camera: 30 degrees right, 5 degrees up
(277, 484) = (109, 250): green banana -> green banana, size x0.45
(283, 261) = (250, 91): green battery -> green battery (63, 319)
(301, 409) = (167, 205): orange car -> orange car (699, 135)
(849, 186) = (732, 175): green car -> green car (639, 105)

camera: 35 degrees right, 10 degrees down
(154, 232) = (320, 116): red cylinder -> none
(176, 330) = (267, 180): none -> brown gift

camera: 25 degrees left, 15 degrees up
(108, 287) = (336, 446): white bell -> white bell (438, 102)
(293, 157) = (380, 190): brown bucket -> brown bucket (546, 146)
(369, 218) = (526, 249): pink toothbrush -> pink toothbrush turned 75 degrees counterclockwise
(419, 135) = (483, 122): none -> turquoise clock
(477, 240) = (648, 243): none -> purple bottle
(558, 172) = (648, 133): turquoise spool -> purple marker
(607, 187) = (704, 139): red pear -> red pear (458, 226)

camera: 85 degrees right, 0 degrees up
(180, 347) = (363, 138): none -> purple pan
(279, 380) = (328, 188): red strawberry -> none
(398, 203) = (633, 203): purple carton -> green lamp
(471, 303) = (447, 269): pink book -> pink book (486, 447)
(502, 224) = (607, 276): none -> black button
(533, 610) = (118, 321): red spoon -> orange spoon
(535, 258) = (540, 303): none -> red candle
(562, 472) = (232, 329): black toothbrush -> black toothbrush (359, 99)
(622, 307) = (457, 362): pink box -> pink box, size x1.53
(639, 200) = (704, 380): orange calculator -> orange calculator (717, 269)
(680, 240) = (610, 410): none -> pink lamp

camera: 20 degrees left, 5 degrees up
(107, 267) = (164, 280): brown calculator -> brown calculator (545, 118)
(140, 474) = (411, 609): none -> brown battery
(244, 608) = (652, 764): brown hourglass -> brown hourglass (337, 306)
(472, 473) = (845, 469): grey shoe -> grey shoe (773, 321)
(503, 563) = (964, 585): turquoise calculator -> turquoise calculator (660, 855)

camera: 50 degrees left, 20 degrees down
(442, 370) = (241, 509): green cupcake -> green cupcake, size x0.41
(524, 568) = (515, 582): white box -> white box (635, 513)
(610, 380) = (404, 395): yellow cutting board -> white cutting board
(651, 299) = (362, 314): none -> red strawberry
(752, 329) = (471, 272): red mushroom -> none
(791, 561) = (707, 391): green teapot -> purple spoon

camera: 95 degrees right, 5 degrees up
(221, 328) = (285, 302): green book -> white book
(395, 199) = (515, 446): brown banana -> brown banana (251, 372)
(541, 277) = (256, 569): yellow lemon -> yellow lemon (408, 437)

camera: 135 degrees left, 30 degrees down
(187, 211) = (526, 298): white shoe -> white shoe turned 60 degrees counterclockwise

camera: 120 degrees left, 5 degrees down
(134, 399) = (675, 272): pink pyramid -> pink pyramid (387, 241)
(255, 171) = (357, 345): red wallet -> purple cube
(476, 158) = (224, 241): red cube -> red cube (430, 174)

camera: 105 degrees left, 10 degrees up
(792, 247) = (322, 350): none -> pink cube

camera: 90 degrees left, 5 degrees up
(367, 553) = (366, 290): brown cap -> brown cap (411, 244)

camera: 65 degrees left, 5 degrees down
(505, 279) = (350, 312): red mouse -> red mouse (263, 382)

※

• _WORK TASK_
Your output should consist solely of the lines from the beginning of the entries through the line containing "(140, 474) = (411, 609): none", reproduced exactly.

• _RESULT OF THE EXERCISE_
camera: 30 degrees right, 5 degrees up
(277, 484) = (109, 250): green banana -> green banana, size x0.45
(283, 261) = (250, 91): green battery -> green battery (63, 319)
(301, 409) = (167, 205): orange car -> orange car (699, 135)
(849, 186) = (732, 175): green car -> green car (639, 105)

camera: 35 degrees right, 10 degrees down
(154, 232) = (320, 116): red cylinder -> none
(176, 330) = (267, 180): none -> brown gift

camera: 25 degrees left, 15 degrees up
(108, 287) = (336, 446): white bell -> white bell (438, 102)
(293, 157) = (380, 190): brown bucket -> brown bucket (546, 146)
(369, 218) = (526, 249): pink toothbrush -> pink toothbrush turned 75 degrees counterclockwise
(419, 135) = (483, 122): none -> turquoise clock
(477, 240) = (648, 243): none -> purple bottle
(558, 172) = (648, 133): turquoise spool -> purple marker
(607, 187) = (704, 139): red pear -> red pear (458, 226)

camera: 85 degrees right, 0 degrees up
(180, 347) = (363, 138): none -> purple pan
(279, 380) = (328, 188): red strawberry -> none
(398, 203) = (633, 203): purple carton -> green lamp
(471, 303) = (447, 269): pink book -> pink book (486, 447)
(502, 224) = (607, 276): none -> black button
(533, 610) = (118, 321): red spoon -> orange spoon
(535, 258) = (540, 303): none -> red candle
(562, 472) = (232, 329): black toothbrush -> black toothbrush (359, 99)
(622, 307) = (457, 362): pink box -> pink box, size x1.53
(639, 200) = (704, 380): orange calculator -> orange calculator (717, 269)
(680, 240) = (610, 410): none -> pink lamp

camera: 20 degrees left, 5 degrees up
(107, 267) = (164, 280): brown calculator -> brown calculator (545, 118)
(140, 474) = (411, 609): none -> brown battery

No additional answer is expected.